*Exercise*
What you return should be the exact lines from the one with "R5: 27k (EN_N, HEAT) -> 2.7k (EN_N, HEAT)" to the end of the records below, both included, and no pictures.

--

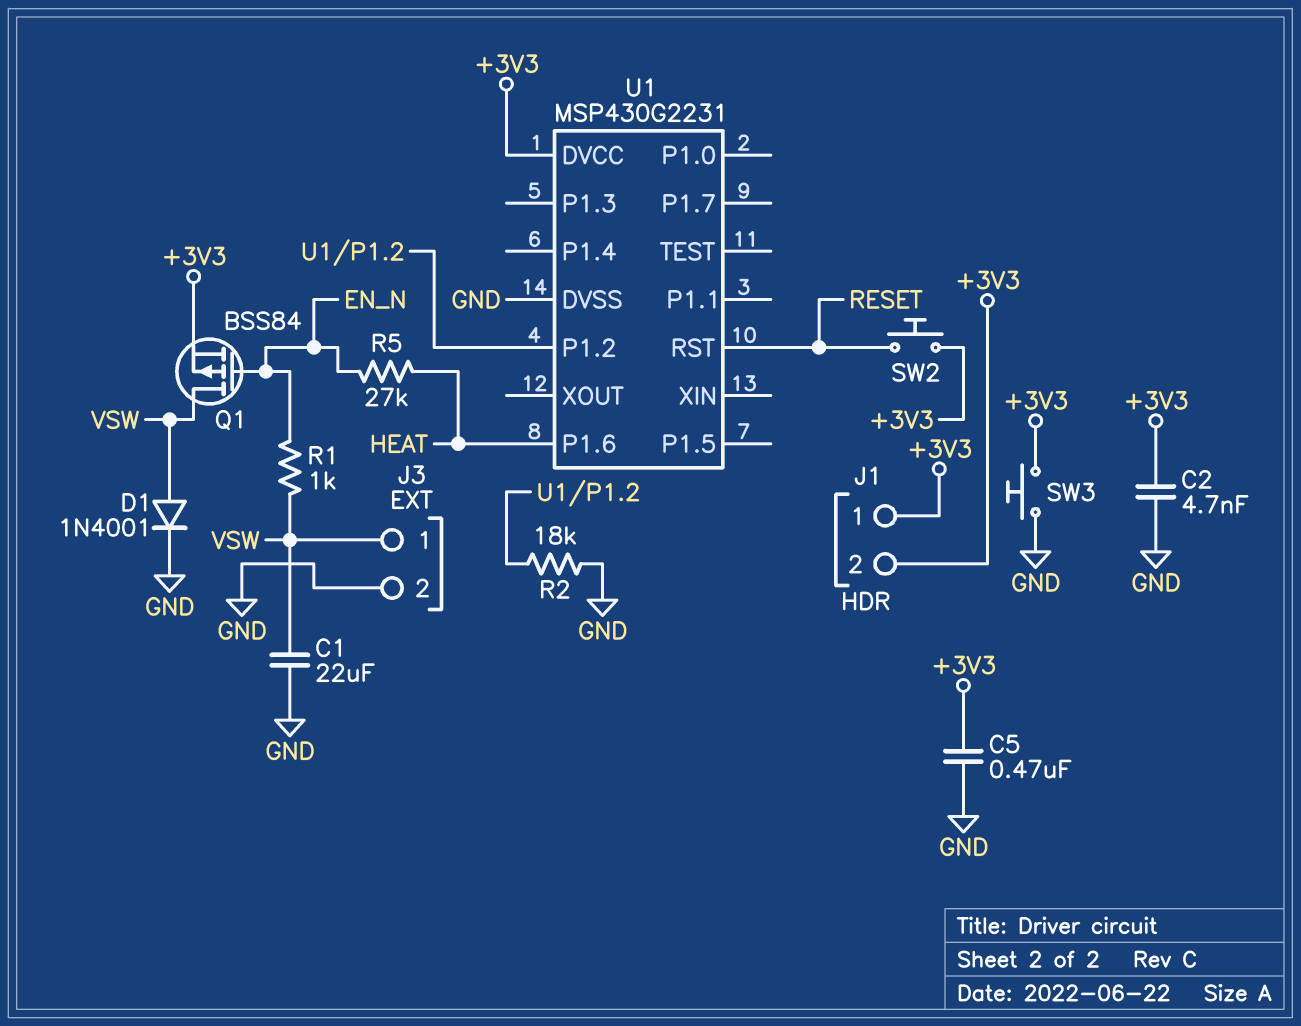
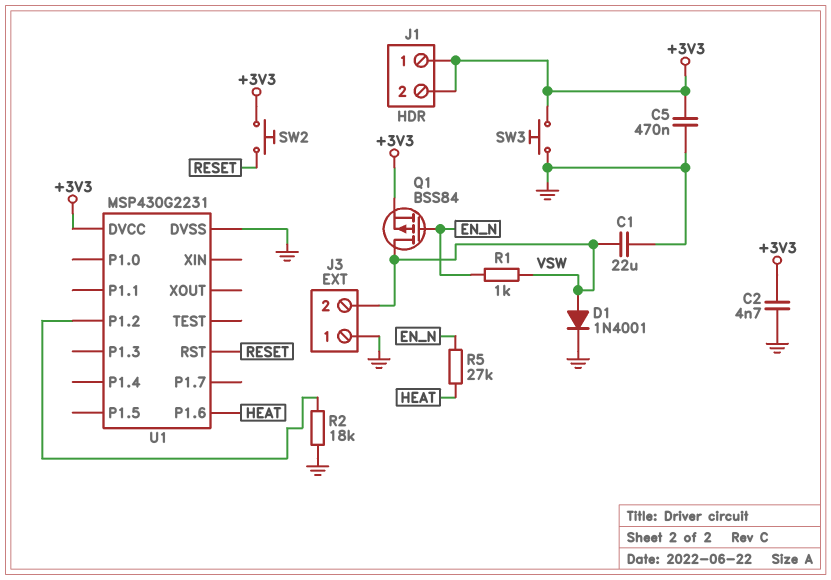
J3 pin 1: VSW -> GND
J3 pin 2: GND -> VSW

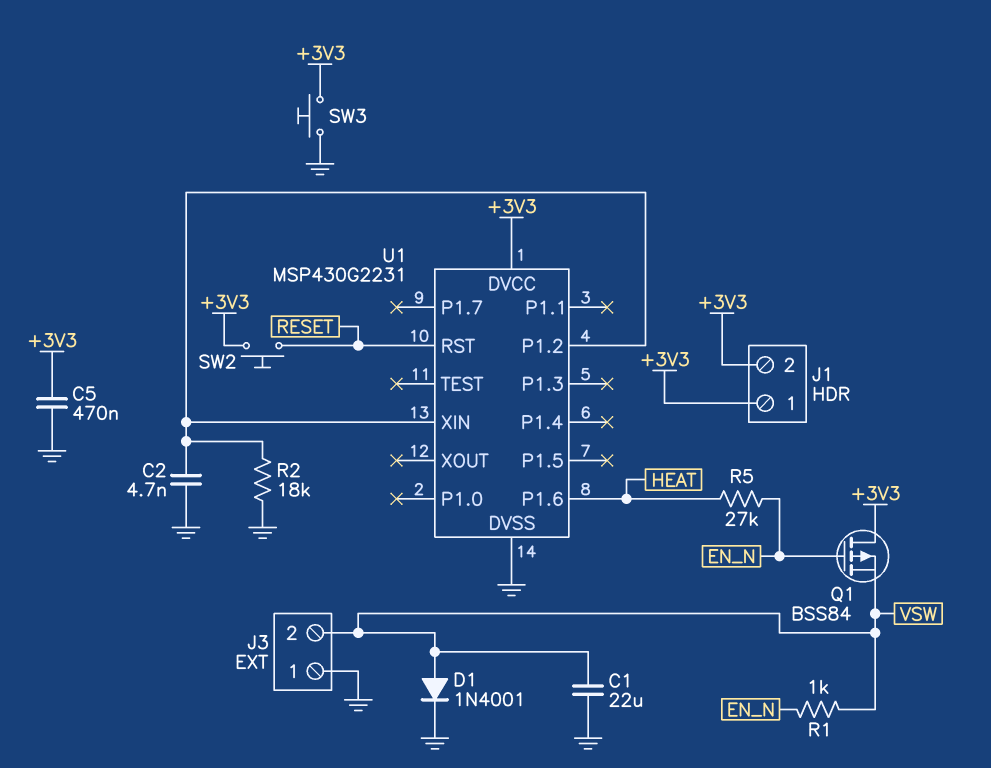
C2: 4.7nF (+3V3, GND) -> 4.7nF (GND, U1/P1.2)
Q1: PMOS BSS84 (G EN_N, D VSW, S +3V3) -> PMOS BSS84 (G EN_N, D +3V3, S VSW)
U1 pin XIN: none -> U1/P1.2

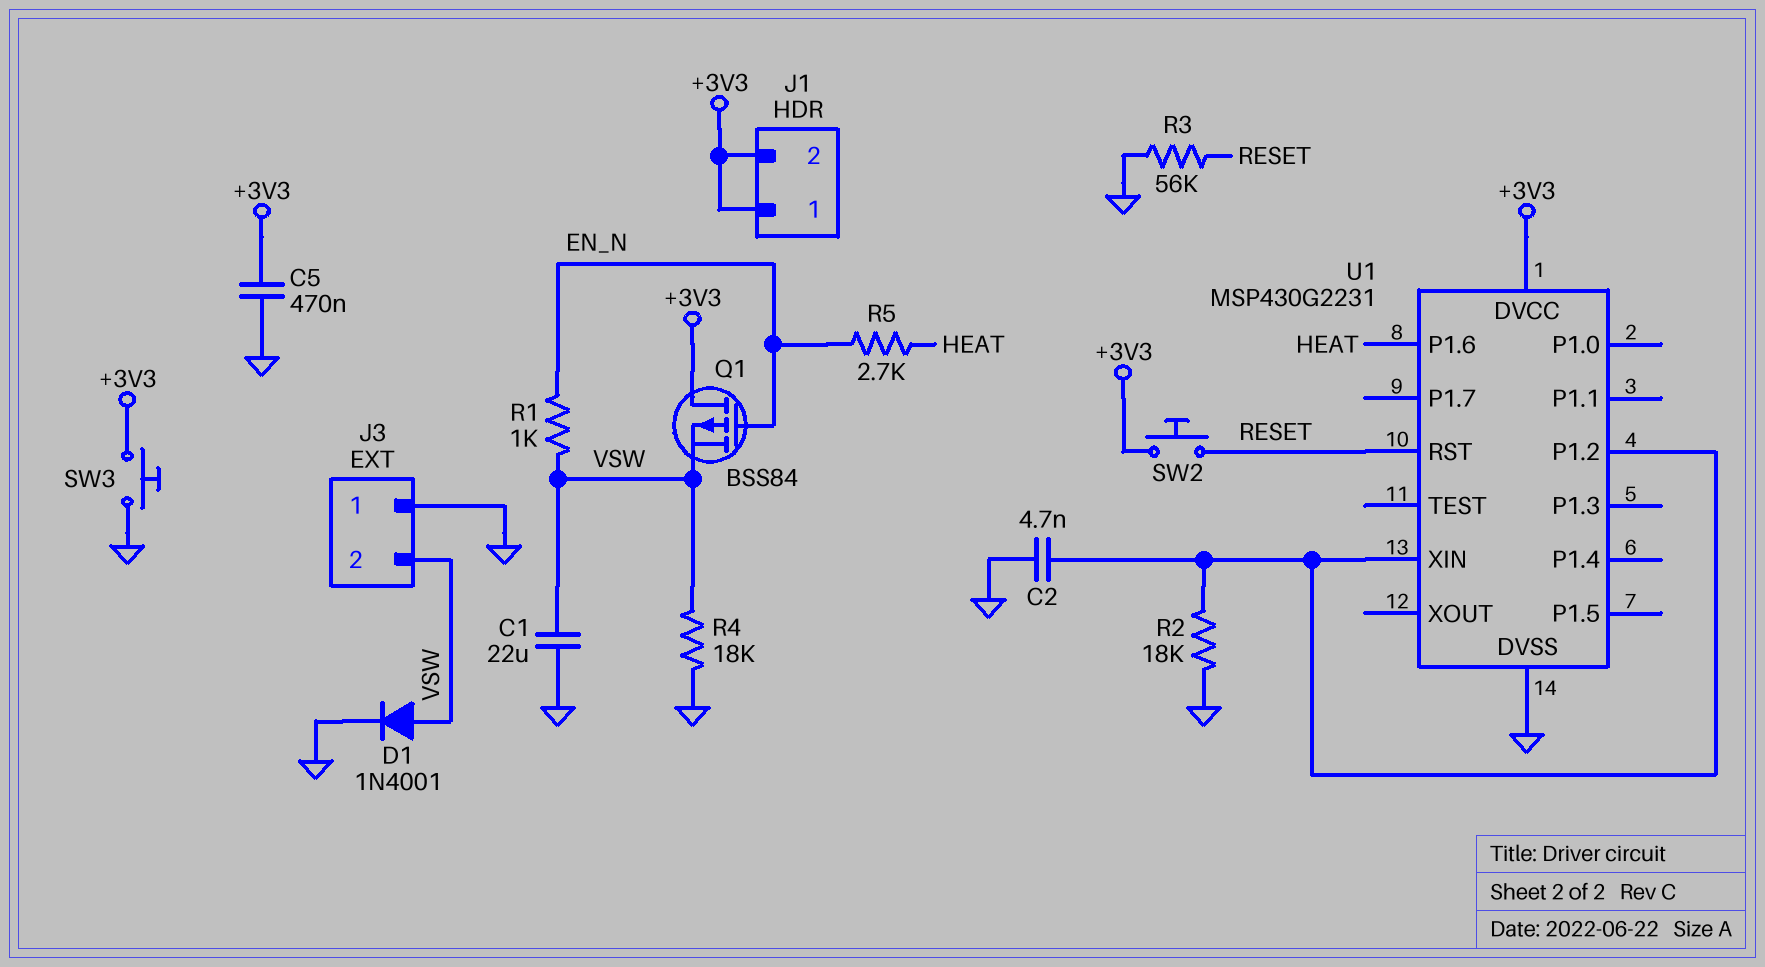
R3: none -> 56k (GND, RESET)
R4: none -> 18k (GND, VSW)
R5: 27k (EN_N, HEAT) -> 2.7k (EN_N, HEAT)

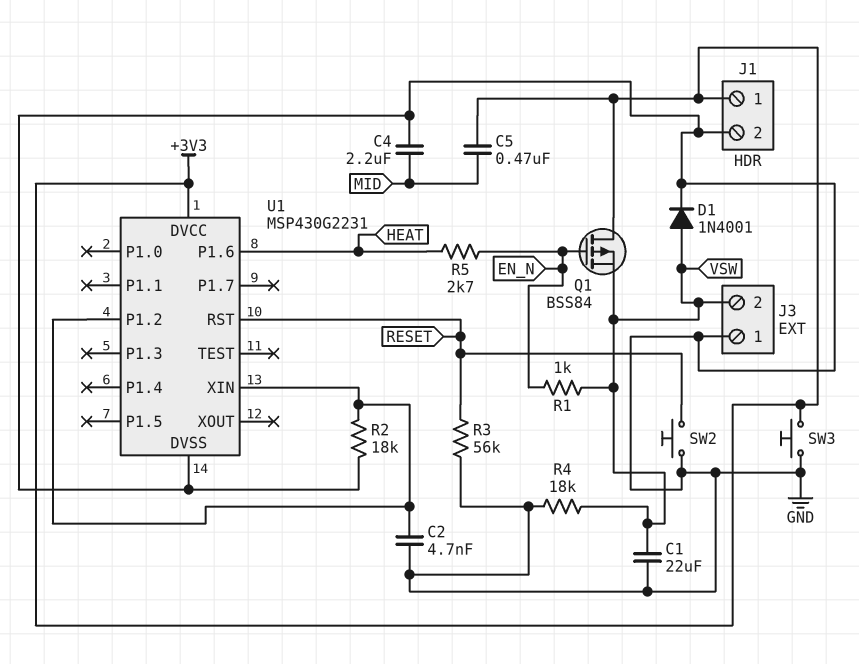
C4: none -> 2.2uF (GND, MID)
C5: 470nF (+3V3, GND) -> 470nF (+3V3, MID)
J1 pin 2: +3V3 -> GND
SW2: button (+3V3, RESET) -> button (GND, RESET)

--

*Answer to this task*
R5: 27k (EN_N, HEAT) -> 2.7k (EN_N, HEAT)

C4: none -> 2.2uF (GND, MID)
C5: 470nF (+3V3, GND) -> 470nF (+3V3, MID)
J1 pin 2: +3V3 -> GND
SW2: button (+3V3, RESET) -> button (GND, RESET)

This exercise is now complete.